**Dataset rows:**
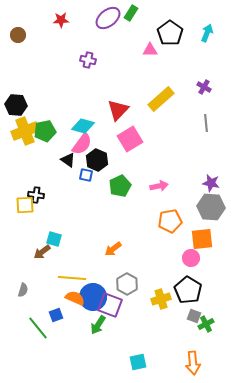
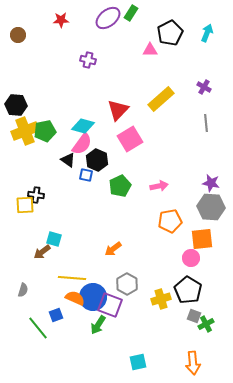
black pentagon at (170, 33): rotated 10 degrees clockwise
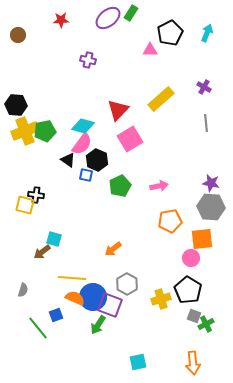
yellow square at (25, 205): rotated 18 degrees clockwise
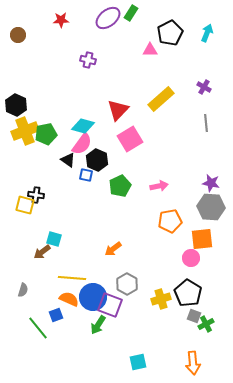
black hexagon at (16, 105): rotated 20 degrees clockwise
green pentagon at (45, 131): moved 1 px right, 3 px down
black pentagon at (188, 290): moved 3 px down
orange semicircle at (75, 298): moved 6 px left, 1 px down
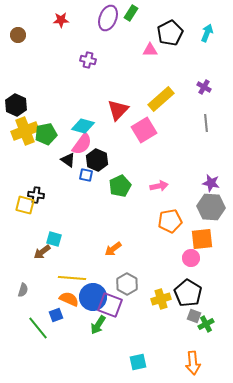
purple ellipse at (108, 18): rotated 30 degrees counterclockwise
pink square at (130, 139): moved 14 px right, 9 px up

**The problem:** Please rewrite every line of text in the records above as a numbered list, omitting blank lines. Leave the pictures out of your answer.

**The response:**
1. black pentagon at (170, 33): rotated 10 degrees clockwise
2. yellow square at (25, 205): rotated 18 degrees clockwise
3. black hexagon at (16, 105): rotated 20 degrees clockwise
4. green pentagon at (45, 131): moved 1 px right, 3 px down
5. black pentagon at (188, 290): moved 3 px down
6. orange semicircle at (75, 298): moved 6 px left, 1 px down
7. purple ellipse at (108, 18): rotated 30 degrees counterclockwise
8. pink square at (130, 139): moved 14 px right, 9 px up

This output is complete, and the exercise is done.